*EXERCISE AIM*. Word for word, copy every line of the data.
━━━━━━━━━━
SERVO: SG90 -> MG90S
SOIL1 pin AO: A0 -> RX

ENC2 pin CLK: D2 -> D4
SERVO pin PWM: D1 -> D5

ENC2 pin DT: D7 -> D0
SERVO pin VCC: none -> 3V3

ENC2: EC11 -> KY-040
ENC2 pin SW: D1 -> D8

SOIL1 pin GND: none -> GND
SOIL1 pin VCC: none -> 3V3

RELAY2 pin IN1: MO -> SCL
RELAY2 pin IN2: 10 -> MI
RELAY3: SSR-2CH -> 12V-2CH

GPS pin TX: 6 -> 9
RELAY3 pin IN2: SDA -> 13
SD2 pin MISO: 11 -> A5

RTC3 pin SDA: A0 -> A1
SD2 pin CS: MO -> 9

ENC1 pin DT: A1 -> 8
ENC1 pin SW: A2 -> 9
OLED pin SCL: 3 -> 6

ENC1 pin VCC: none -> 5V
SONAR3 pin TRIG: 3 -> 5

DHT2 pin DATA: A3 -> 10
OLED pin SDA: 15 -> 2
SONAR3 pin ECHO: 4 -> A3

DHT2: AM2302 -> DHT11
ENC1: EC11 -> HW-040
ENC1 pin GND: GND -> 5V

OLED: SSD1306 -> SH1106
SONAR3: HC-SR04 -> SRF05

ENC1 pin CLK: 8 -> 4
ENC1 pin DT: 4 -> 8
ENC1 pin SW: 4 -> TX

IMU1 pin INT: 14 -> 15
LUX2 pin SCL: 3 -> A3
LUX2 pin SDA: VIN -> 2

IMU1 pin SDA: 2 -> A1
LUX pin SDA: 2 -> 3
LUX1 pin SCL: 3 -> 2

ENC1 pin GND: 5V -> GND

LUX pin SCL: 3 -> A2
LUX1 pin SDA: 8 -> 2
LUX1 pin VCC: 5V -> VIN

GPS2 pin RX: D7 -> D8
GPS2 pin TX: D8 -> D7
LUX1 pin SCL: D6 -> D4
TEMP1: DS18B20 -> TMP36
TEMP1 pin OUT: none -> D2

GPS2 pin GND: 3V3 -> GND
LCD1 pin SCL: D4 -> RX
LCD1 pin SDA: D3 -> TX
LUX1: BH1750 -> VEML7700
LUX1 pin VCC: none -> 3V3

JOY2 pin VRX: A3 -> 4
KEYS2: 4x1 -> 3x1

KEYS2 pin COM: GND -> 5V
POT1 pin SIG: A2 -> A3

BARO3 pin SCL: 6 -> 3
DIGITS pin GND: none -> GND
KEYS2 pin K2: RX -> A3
━━━━━━━━━━
*EXERCISE OUTPUT*.
SERVO: SG90 -> MG90S
SOIL1 pin AO: A0 -> RX

ENC2 pin CLK: D2 -> D4
SERVO pin PWM: D1 -> D5

ENC2 pin DT: D7 -> D0
SERVO pin VCC: none -> 3V3

ENC2: EC11 -> KY-040
ENC2 pin SW: D1 -> D8

SOIL1 pin GND: none -> GND
SOIL1 pin VCC: none -> 3V3

RELAY2 pin IN1: MO -> SCL
RELAY2 pin IN2: 10 -> MI
RELAY3: SSR-2CH -> 12V-2CH

GPS pin TX: 6 -> 9
RELAY3 pin IN2: SDA -> 13
SD2 pin MISO: 11 -> A5

RTC3 pin SDA: A0 -> A1
SD2 pin CS: MO -> 9

ENC1 pin DT: A1 -> 8
ENC1 pin SW: A2 -> 9
OLED pin SCL: 3 -> 6

ENC1 pin VCC: none -> 5V
SONAR3 pin TRIG: 3 -> 5

DHT2 pin DATA: A3 -> 10
OLED pin SDA: 15 -> 2
SONAR3 pin ECHO: 4 -> A3

DHT2: AM2302 -> DHT11
ENC1: EC11 -> HW-040
ENC1 pin GND: GND -> 5V

OLED: SSD1306 -> SH1106
SONAR3: HC-SR04 -> SRF05

ENC1 pin CLK: 8 -> 4
ENC1 pin DT: 4 -> 8
ENC1 pin SW: 4 -> TX

IMU1 pin INT: 14 -> 15
LUX2 pin SCL: 3 -> A3
LUX2 pin SDA: VIN -> 2

IMU1 pin SDA: 2 -> A1
LUX pin SDA: 2 -> 3
LUX1 pin SCL: 3 -> 2

ENC1 pin GND: 5V -> GND

LUX pin SCL: 3 -> A2
LUX1 pin SDA: 8 -> 2
LUX1 pin VCC: 5V -> VIN

GPS2 pin RX: D7 -> D8
GPS2 pin TX: D8 -> D7
LUX1 pin SCL: D6 -> D4
TEMP1: DS18B20 -> TMP36
TEMP1 pin OUT: none -> D2

GPS2 pin GND: 3V3 -> GND
LCD1 pin SCL: D4 -> RX
LCD1 pin SDA: D3 -> TX
LUX1: BH1750 -> VEML7700
LUX1 pin VCC: none -> 3V3

JOY2 pin VRX: A3 -> 4
KEYS2: 4x1 -> 3x1

KEYS2 pin COM: GND -> 5V
POT1 pin SIG: A2 -> A3

BARO3 pin SCL: 6 -> 3
DIGITS pin GND: none -> GND
KEYS2 pin K2: RX -> A3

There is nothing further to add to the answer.